- _Problem_
Quote exactly and only this range of lines in the data below: the line that holds "blue plate B3:C3" to the line that holds "blue plate H7", both included.

- _Data records_
....
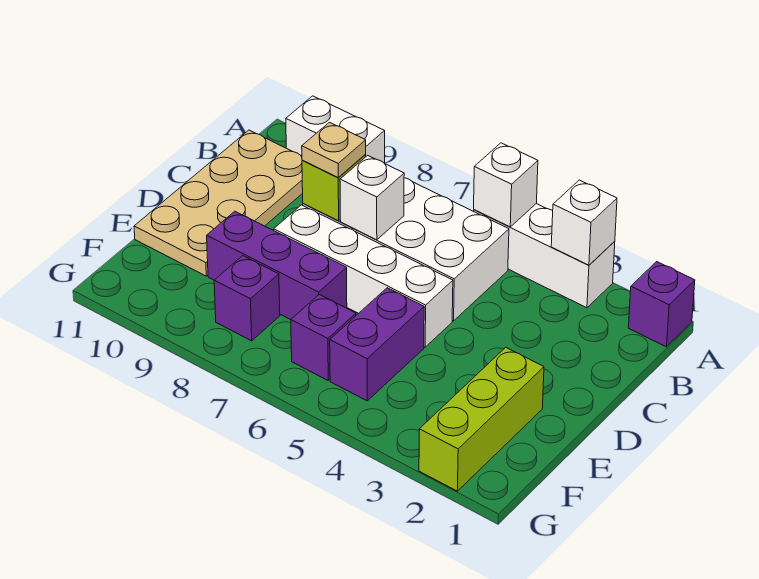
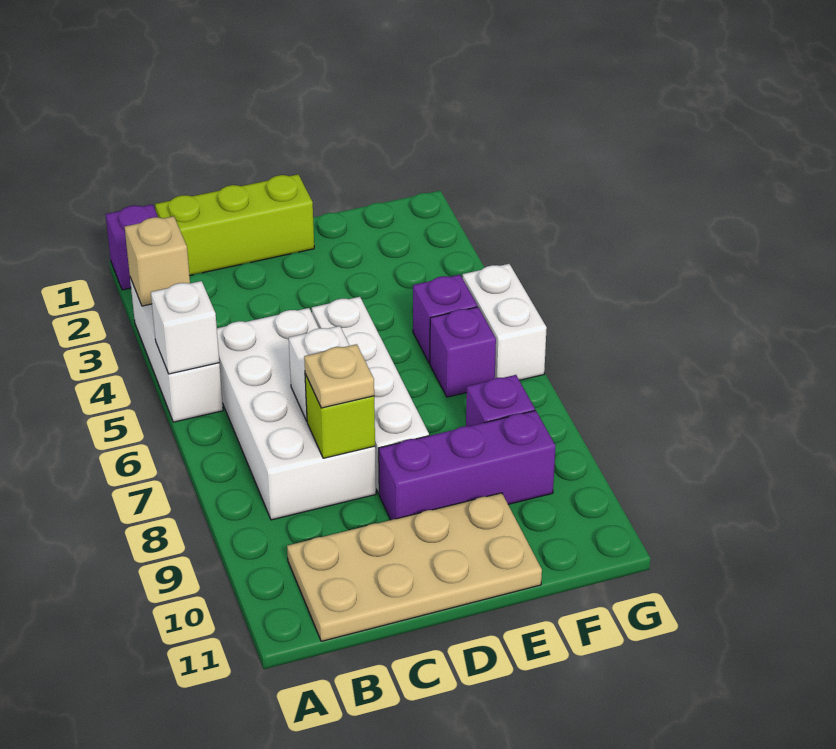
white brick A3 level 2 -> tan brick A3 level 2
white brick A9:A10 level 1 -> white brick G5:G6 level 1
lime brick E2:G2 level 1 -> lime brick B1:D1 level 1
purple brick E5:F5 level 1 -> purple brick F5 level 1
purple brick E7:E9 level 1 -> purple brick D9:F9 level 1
....
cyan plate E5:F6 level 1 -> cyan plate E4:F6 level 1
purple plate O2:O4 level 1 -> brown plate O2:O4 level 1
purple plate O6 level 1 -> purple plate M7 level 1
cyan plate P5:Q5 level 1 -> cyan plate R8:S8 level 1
....
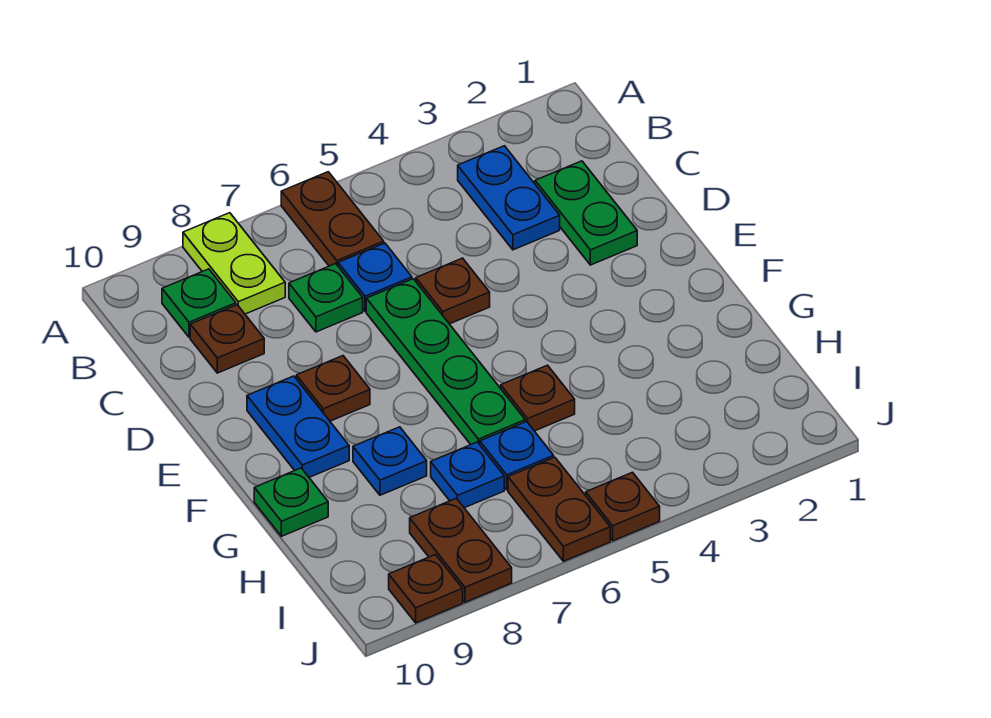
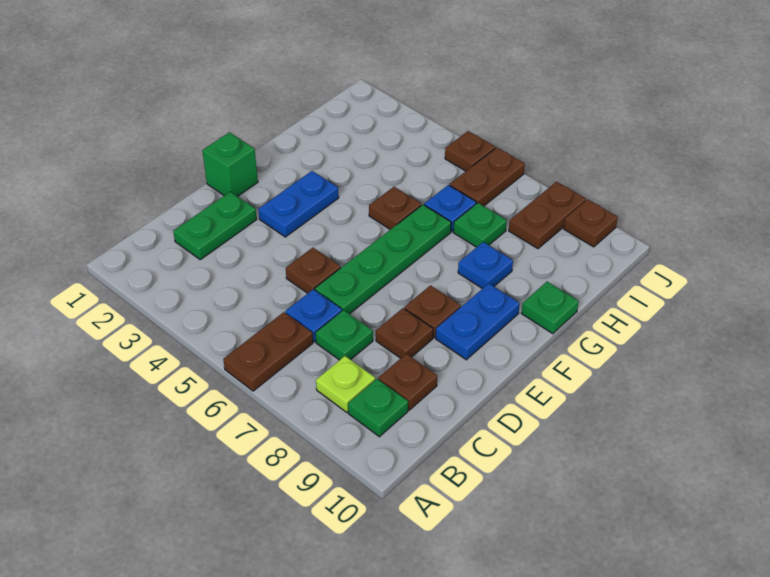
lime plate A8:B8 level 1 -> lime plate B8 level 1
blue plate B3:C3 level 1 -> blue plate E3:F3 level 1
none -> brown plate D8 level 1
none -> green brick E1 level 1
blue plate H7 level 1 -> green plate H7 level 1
....
- _Exercise solution_
blue plate B3:C3 level 1 -> blue plate E3:F3 level 1
none -> brown plate D8 level 1
none -> green brick E1 level 1
blue plate H7 level 1 -> green plate H7 level 1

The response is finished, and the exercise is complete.